■ Action item
The answer must be every line from the listing that holds the string "compact".

■ Extracted information
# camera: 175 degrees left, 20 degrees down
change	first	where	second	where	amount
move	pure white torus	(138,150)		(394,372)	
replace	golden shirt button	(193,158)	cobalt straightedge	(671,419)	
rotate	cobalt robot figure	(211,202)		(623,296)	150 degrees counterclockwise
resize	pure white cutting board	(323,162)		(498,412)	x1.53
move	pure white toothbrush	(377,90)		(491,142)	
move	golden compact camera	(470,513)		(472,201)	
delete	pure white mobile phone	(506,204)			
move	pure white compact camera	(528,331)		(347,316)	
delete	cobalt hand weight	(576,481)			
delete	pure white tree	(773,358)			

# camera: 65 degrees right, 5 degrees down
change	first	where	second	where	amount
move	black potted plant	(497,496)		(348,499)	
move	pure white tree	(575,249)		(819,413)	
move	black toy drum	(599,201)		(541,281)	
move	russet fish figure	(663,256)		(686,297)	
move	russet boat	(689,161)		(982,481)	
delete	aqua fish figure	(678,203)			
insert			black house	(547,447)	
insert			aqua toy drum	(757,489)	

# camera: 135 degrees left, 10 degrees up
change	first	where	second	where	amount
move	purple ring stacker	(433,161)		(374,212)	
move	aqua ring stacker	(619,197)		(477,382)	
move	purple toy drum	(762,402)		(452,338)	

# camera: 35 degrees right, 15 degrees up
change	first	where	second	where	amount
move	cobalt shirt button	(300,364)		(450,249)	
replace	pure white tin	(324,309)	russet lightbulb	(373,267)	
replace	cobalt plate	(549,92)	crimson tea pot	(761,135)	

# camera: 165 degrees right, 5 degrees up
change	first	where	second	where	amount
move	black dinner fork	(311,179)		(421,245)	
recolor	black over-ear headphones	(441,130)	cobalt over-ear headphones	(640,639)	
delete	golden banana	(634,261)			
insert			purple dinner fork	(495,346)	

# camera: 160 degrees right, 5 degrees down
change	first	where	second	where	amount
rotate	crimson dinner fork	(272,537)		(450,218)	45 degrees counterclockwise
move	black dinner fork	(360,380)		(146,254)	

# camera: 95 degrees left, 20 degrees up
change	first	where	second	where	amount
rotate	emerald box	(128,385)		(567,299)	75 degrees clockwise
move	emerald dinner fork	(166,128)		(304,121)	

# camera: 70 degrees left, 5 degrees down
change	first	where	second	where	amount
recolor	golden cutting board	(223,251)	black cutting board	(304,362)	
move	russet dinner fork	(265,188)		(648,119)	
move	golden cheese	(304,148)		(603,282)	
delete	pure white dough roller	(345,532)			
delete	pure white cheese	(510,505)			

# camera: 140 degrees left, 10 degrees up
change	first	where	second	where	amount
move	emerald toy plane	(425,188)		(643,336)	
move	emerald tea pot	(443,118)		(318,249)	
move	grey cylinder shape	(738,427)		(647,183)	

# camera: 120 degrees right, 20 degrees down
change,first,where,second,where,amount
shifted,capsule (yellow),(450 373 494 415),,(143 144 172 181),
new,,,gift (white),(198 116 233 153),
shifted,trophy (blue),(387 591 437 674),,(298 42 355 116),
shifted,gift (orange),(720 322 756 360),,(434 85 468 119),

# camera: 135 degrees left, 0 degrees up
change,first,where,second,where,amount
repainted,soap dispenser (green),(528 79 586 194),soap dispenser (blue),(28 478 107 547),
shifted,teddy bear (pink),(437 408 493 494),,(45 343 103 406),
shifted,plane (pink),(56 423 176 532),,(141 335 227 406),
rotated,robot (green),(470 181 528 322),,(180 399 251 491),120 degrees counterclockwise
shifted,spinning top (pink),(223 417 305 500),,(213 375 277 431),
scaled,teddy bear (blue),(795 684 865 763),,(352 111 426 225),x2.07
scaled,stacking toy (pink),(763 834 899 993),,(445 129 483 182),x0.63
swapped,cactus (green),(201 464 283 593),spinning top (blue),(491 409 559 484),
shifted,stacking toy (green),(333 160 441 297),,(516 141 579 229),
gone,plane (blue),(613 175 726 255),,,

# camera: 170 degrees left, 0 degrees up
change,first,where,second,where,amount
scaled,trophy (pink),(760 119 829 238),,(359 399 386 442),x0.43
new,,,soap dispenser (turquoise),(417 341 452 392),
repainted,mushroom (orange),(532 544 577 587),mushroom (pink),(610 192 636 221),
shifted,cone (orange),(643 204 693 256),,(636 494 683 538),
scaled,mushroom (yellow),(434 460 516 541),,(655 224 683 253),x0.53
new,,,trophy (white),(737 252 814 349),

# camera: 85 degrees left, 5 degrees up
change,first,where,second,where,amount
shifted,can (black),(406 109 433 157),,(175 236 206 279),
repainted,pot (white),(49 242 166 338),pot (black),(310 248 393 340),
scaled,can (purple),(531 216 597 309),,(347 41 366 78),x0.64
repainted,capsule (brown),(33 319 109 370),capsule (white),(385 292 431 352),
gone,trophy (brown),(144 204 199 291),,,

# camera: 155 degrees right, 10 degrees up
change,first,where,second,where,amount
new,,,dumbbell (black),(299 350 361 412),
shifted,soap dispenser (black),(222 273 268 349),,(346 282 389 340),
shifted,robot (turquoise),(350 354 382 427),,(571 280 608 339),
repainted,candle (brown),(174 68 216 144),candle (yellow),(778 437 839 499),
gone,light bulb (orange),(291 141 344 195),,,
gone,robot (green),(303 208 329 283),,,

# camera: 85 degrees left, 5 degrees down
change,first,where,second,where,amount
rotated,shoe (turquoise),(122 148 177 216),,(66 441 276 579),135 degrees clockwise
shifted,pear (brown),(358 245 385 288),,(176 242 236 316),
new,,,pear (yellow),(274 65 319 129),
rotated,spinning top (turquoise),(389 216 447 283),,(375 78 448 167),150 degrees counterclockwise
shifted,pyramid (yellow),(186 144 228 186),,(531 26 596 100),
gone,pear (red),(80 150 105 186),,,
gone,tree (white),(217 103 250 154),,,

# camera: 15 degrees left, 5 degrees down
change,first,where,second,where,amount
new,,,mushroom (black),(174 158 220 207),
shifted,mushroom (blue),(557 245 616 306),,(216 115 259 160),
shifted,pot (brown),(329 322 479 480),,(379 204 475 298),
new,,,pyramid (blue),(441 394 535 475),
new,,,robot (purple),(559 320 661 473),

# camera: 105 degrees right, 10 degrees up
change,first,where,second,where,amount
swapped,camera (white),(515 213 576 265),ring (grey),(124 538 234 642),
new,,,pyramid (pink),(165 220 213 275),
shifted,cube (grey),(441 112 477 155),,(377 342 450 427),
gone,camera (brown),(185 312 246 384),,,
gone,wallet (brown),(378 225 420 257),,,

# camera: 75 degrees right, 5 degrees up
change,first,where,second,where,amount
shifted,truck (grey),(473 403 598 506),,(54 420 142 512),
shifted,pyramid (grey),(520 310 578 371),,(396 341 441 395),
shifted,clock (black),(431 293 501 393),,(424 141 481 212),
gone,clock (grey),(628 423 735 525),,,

■ Written solution
move	golden compact camera	(470,513)		(472,201)	
move	pure white compact camera	(528,331)		(347,316)	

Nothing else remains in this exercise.